(Collected data entries)

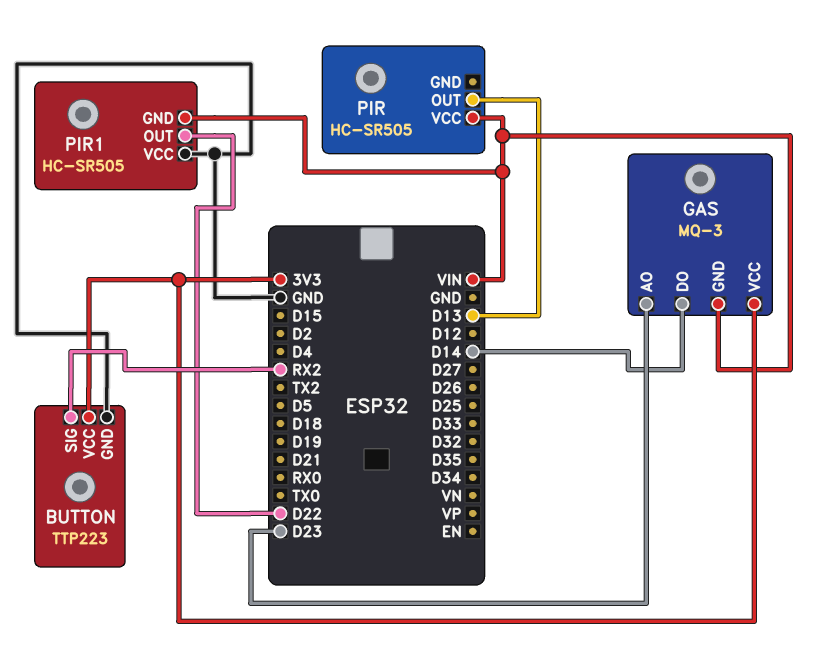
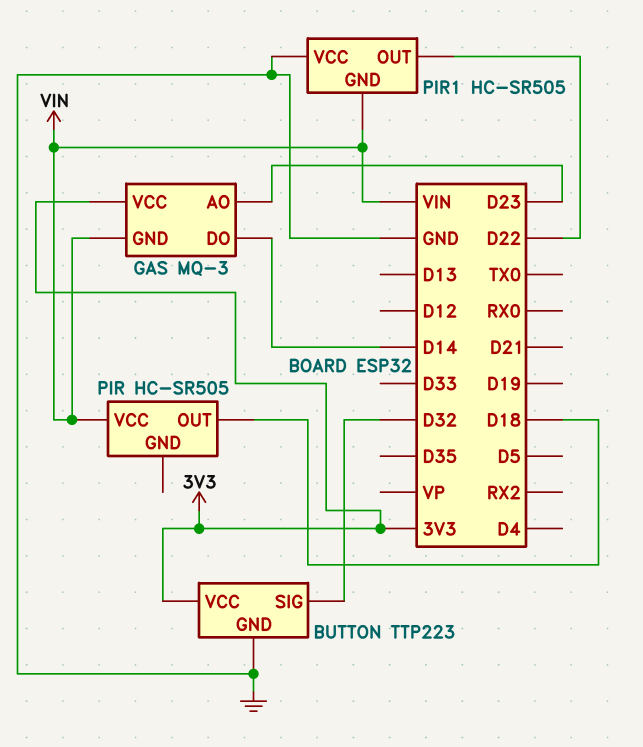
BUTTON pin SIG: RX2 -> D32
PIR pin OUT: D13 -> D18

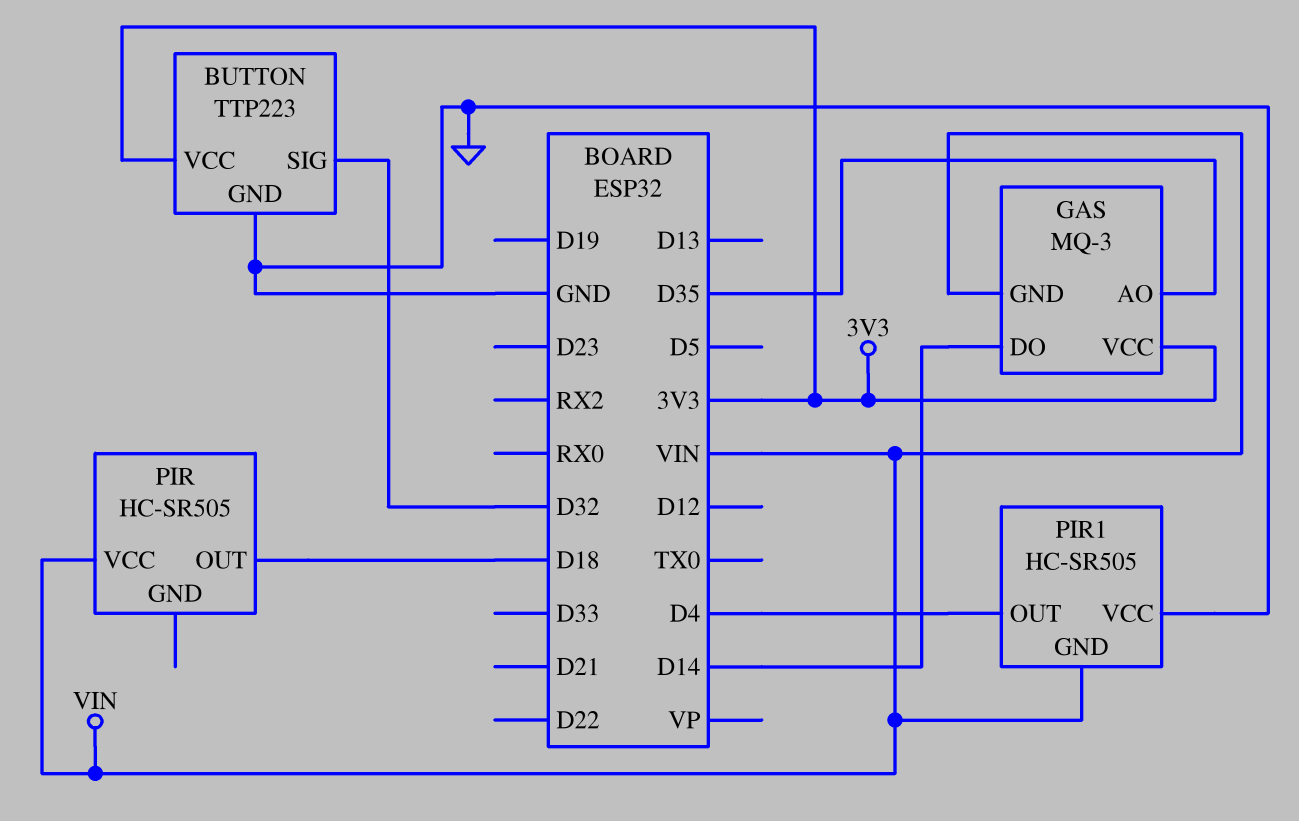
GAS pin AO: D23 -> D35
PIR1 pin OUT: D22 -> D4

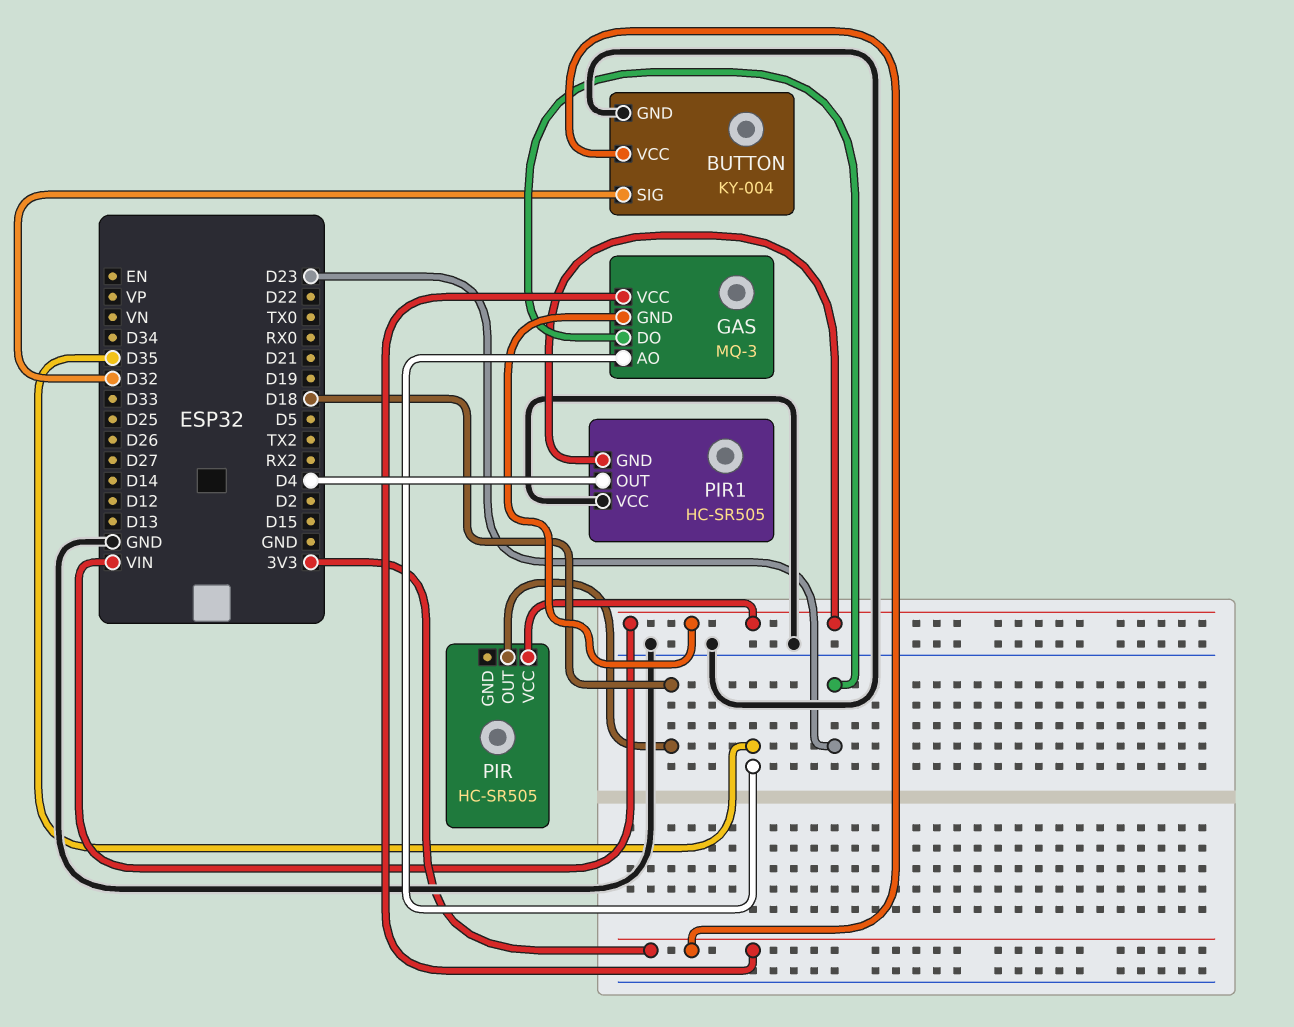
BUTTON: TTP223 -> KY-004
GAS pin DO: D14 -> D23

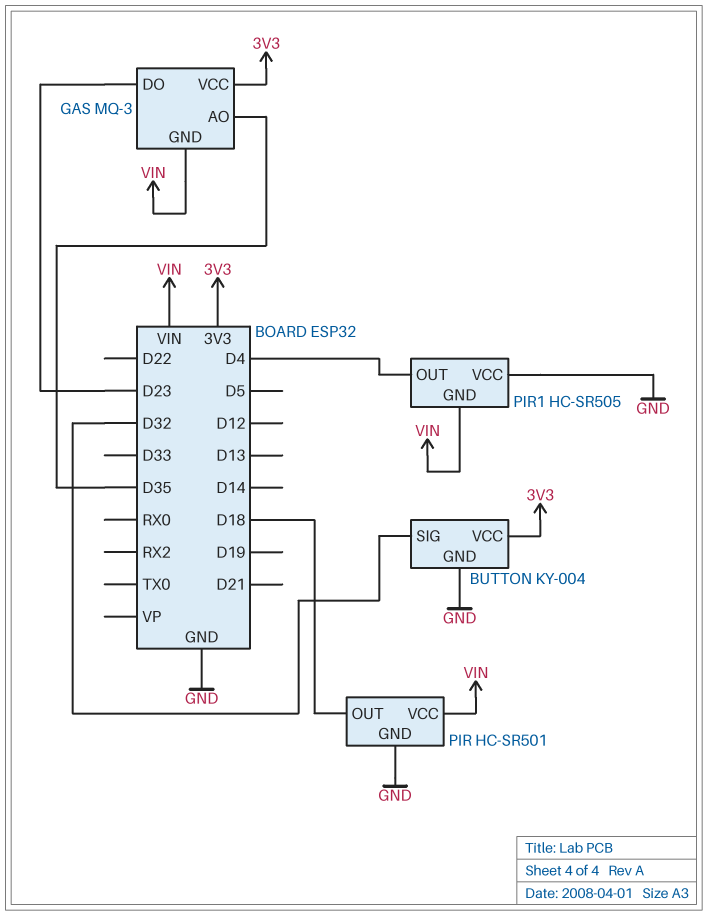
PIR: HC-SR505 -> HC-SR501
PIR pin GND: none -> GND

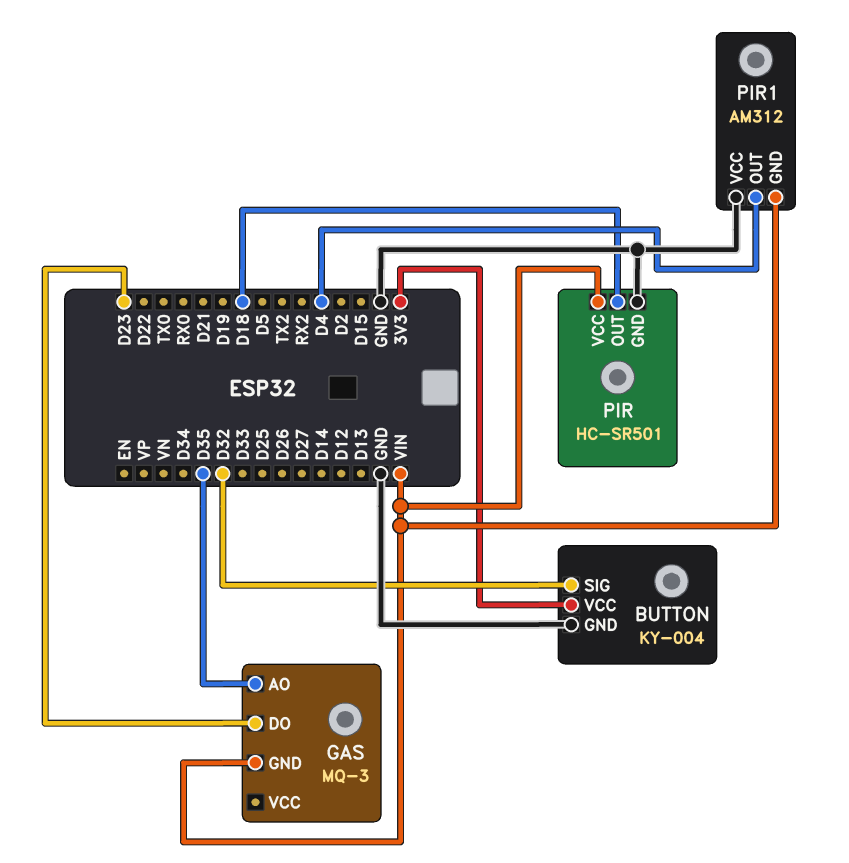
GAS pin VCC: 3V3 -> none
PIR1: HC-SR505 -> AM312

### Work item
Retype the data exactly; images stay out.

### Response for this exercise
BUTTON pin SIG: RX2 -> D32
PIR pin OUT: D13 -> D18

GAS pin AO: D23 -> D35
PIR1 pin OUT: D22 -> D4

BUTTON: TTP223 -> KY-004
GAS pin DO: D14 -> D23

PIR: HC-SR505 -> HC-SR501
PIR pin GND: none -> GND

GAS pin VCC: 3V3 -> none
PIR1: HC-SR505 -> AM312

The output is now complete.